[Records from a data source]

---*---

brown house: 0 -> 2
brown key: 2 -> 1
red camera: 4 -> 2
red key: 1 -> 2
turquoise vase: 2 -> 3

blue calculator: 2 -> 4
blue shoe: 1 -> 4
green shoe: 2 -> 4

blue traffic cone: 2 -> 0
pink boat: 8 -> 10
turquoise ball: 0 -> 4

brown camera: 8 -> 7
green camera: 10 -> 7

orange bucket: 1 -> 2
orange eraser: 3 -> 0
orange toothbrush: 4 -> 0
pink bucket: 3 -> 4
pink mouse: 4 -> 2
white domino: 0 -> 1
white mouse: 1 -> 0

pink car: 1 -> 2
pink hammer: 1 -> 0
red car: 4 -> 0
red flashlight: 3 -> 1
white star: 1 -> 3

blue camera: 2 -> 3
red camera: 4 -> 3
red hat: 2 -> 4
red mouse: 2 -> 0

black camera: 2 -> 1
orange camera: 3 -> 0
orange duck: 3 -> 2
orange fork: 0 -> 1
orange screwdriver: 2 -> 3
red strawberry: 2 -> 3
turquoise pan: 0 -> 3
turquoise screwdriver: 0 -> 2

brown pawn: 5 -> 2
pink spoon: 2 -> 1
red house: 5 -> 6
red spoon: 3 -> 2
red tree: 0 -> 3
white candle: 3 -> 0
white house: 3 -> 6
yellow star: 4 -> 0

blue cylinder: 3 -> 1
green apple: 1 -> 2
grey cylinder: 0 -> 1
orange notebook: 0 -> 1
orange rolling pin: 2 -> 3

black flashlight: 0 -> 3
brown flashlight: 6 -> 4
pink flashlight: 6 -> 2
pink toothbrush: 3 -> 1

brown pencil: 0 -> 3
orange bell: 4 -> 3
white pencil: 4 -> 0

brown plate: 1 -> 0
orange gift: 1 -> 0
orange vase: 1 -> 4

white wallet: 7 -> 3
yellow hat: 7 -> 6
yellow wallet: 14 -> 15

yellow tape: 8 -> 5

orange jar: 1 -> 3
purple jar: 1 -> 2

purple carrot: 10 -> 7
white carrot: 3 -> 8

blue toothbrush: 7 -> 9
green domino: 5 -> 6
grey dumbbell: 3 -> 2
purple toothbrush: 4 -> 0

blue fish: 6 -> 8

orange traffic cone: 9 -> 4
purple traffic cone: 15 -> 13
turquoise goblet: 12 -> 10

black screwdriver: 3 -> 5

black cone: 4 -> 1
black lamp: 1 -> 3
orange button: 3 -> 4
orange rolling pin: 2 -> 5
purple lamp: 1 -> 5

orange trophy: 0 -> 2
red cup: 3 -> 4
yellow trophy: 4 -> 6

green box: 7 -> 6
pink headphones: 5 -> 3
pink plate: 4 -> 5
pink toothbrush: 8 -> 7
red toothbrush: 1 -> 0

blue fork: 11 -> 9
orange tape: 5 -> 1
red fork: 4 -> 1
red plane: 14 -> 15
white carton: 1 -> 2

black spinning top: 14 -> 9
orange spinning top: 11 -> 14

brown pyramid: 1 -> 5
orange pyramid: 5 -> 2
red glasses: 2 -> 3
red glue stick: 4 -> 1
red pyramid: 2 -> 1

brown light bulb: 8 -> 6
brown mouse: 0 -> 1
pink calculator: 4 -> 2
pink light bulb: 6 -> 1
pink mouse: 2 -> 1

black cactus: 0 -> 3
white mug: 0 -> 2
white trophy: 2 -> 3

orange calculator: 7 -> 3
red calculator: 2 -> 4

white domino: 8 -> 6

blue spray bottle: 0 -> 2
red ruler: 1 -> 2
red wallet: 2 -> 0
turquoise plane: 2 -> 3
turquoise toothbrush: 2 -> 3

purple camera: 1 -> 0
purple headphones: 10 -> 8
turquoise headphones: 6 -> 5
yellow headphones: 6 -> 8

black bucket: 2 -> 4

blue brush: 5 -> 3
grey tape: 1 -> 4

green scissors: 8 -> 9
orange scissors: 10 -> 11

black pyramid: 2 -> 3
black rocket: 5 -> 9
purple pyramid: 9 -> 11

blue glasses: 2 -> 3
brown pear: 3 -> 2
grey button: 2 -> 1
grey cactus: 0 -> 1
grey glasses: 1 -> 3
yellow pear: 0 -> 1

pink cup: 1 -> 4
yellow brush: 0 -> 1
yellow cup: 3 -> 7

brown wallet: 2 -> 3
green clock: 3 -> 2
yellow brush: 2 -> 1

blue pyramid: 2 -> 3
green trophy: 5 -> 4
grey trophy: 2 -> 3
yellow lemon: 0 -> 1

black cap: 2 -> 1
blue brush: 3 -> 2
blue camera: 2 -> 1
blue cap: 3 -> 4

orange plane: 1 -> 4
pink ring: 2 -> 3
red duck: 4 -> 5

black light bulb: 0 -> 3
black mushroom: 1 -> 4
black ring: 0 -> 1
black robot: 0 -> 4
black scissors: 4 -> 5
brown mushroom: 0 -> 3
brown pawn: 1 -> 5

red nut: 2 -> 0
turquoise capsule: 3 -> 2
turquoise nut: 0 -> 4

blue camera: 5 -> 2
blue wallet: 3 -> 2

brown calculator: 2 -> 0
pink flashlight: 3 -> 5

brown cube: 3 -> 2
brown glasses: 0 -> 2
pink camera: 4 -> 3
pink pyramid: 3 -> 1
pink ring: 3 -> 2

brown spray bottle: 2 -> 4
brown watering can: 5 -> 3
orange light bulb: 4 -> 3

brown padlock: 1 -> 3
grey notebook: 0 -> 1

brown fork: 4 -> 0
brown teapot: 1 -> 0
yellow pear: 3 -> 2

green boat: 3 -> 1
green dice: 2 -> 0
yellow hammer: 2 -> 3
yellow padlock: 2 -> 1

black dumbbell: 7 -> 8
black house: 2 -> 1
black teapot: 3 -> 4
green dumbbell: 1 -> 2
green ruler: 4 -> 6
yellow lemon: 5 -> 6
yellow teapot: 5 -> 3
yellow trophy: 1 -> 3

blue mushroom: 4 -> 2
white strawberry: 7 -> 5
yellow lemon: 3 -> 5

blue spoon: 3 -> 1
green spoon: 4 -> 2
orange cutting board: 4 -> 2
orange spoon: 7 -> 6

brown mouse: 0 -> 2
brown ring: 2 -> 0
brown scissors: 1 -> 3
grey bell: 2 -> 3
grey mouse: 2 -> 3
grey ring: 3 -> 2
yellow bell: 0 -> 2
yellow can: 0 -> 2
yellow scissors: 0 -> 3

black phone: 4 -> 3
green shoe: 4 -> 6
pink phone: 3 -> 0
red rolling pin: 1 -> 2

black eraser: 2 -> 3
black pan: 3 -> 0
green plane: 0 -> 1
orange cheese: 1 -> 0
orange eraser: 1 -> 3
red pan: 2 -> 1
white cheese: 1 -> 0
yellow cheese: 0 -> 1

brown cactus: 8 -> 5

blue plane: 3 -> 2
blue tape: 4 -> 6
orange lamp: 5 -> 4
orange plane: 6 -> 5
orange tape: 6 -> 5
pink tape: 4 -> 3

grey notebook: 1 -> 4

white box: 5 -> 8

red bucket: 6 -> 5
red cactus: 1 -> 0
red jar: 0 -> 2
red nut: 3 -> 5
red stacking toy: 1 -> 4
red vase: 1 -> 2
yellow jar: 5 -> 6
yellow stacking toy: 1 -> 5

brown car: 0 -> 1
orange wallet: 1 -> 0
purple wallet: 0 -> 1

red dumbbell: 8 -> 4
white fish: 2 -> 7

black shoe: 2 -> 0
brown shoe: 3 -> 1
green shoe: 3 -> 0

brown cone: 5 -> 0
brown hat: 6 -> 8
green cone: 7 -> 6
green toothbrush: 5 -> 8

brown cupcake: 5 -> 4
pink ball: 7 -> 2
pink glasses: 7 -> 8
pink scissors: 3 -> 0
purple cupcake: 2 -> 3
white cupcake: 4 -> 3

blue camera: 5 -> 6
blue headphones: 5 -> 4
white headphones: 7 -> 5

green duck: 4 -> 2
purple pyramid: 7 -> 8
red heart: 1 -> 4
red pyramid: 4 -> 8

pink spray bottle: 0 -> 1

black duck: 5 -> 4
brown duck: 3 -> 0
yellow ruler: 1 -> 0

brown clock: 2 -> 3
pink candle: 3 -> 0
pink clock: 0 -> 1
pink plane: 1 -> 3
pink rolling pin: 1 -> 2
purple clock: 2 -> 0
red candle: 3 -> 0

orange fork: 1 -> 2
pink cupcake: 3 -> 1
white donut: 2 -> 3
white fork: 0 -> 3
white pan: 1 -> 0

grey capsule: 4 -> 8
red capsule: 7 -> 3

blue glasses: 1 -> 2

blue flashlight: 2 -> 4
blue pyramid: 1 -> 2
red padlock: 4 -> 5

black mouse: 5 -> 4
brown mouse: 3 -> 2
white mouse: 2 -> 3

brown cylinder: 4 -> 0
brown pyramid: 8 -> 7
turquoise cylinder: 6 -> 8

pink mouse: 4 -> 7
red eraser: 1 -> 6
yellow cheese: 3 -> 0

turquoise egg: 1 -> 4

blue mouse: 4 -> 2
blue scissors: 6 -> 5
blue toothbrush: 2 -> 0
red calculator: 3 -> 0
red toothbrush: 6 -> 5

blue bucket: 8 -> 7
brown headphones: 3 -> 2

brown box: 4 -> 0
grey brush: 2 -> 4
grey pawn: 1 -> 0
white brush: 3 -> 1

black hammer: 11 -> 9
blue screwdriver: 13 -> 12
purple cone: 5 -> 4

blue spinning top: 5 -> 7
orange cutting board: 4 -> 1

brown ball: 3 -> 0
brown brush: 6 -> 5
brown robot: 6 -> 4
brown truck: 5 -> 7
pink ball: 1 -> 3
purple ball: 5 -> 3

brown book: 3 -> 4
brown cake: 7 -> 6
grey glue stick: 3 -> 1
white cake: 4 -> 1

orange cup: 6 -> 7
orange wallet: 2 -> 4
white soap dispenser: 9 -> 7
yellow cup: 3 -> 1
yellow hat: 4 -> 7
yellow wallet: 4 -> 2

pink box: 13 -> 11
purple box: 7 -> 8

---*---

| THE PROBLEM |
Across the records above, how many lines hold the string "calculator"? The number alone will do.

| COMPLETED EXERCISE |
6